> Exercise aim
Print, in exact form, the lines below from the one containing "purple spoon: 0 -> 2" through the one containing "blue cactus: 3 -> 5", and omit all others.

> Excerpts from a dataset

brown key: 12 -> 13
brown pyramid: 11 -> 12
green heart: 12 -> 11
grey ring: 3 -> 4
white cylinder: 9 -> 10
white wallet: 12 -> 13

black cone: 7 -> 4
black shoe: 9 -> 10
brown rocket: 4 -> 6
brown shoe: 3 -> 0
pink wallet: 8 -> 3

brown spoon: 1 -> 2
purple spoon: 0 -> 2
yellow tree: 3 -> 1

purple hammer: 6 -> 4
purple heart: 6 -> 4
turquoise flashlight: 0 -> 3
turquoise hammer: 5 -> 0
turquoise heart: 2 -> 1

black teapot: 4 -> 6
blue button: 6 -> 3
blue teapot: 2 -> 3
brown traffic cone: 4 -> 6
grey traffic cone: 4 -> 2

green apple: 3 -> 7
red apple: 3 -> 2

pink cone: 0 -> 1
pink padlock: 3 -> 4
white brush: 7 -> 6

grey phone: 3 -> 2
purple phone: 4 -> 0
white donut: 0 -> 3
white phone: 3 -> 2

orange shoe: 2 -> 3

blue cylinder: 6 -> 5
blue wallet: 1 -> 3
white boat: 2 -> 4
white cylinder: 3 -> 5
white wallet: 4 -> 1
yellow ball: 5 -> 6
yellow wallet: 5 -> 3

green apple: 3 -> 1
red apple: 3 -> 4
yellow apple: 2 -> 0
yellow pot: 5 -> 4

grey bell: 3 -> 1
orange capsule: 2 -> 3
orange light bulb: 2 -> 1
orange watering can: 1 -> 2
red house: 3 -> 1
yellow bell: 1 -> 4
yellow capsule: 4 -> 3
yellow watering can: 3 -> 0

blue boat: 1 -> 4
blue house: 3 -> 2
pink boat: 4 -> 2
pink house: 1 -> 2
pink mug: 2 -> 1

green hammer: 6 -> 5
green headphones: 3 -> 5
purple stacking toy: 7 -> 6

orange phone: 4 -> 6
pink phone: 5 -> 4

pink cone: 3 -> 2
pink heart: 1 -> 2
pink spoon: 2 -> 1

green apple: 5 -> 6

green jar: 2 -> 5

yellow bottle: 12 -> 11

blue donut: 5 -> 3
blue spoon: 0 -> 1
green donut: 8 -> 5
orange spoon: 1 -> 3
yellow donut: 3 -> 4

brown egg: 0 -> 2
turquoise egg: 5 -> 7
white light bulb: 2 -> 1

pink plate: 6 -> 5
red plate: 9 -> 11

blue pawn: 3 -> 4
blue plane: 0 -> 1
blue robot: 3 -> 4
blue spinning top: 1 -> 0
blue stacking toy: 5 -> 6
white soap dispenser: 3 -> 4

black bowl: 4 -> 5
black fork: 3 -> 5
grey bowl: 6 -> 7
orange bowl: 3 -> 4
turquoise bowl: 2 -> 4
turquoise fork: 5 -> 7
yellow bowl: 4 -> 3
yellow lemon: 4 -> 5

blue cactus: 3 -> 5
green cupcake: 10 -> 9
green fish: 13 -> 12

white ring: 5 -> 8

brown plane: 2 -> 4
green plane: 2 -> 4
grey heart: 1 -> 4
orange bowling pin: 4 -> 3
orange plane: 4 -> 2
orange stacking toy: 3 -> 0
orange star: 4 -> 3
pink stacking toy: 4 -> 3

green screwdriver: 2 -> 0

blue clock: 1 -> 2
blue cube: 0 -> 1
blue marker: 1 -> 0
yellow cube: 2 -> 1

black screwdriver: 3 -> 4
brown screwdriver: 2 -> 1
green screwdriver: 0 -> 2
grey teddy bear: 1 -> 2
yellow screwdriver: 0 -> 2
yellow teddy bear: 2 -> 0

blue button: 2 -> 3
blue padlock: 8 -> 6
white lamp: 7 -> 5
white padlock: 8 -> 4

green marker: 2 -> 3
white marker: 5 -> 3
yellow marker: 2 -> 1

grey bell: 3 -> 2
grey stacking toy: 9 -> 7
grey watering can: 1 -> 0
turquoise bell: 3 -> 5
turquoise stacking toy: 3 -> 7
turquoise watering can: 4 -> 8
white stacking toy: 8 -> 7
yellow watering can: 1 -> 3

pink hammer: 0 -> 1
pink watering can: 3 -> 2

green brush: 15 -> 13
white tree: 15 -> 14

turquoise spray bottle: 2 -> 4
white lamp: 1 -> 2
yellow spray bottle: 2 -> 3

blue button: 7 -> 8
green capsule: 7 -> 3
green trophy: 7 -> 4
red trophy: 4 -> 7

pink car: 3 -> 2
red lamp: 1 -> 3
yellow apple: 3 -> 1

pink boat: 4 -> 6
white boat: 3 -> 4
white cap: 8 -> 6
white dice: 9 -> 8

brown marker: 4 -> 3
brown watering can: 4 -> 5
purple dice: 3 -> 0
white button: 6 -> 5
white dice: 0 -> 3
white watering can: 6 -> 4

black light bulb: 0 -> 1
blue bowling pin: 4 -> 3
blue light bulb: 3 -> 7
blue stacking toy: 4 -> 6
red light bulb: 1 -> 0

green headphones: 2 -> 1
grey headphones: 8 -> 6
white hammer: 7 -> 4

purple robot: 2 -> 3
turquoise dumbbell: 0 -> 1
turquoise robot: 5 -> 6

> Task answer
purple spoon: 0 -> 2
yellow tree: 3 -> 1

purple hammer: 6 -> 4
purple heart: 6 -> 4
turquoise flashlight: 0 -> 3
turquoise hammer: 5 -> 0
turquoise heart: 2 -> 1

black teapot: 4 -> 6
blue button: 6 -> 3
blue teapot: 2 -> 3
brown traffic cone: 4 -> 6
grey traffic cone: 4 -> 2

green apple: 3 -> 7
red apple: 3 -> 2

pink cone: 0 -> 1
pink padlock: 3 -> 4
white brush: 7 -> 6

grey phone: 3 -> 2
purple phone: 4 -> 0
white donut: 0 -> 3
white phone: 3 -> 2

orange shoe: 2 -> 3

blue cylinder: 6 -> 5
blue wallet: 1 -> 3
white boat: 2 -> 4
white cylinder: 3 -> 5
white wallet: 4 -> 1
yellow ball: 5 -> 6
yellow wallet: 5 -> 3

green apple: 3 -> 1
red apple: 3 -> 4
yellow apple: 2 -> 0
yellow pot: 5 -> 4

grey bell: 3 -> 1
orange capsule: 2 -> 3
orange light bulb: 2 -> 1
orange watering can: 1 -> 2
red house: 3 -> 1
yellow bell: 1 -> 4
yellow capsule: 4 -> 3
yellow watering can: 3 -> 0

blue boat: 1 -> 4
blue house: 3 -> 2
pink boat: 4 -> 2
pink house: 1 -> 2
pink mug: 2 -> 1

green hammer: 6 -> 5
green headphones: 3 -> 5
purple stacking toy: 7 -> 6

orange phone: 4 -> 6
pink phone: 5 -> 4

pink cone: 3 -> 2
pink heart: 1 -> 2
pink spoon: 2 -> 1

green apple: 5 -> 6

green jar: 2 -> 5

yellow bottle: 12 -> 11

blue donut: 5 -> 3
blue spoon: 0 -> 1
green donut: 8 -> 5
orange spoon: 1 -> 3
yellow donut: 3 -> 4

brown egg: 0 -> 2
turquoise egg: 5 -> 7
white light bulb: 2 -> 1

pink plate: 6 -> 5
red plate: 9 -> 11

blue pawn: 3 -> 4
blue plane: 0 -> 1
blue robot: 3 -> 4
blue spinning top: 1 -> 0
blue stacking toy: 5 -> 6
white soap dispenser: 3 -> 4

black bowl: 4 -> 5
black fork: 3 -> 5
grey bowl: 6 -> 7
orange bowl: 3 -> 4
turquoise bowl: 2 -> 4
turquoise fork: 5 -> 7
yellow bowl: 4 -> 3
yellow lemon: 4 -> 5

blue cactus: 3 -> 5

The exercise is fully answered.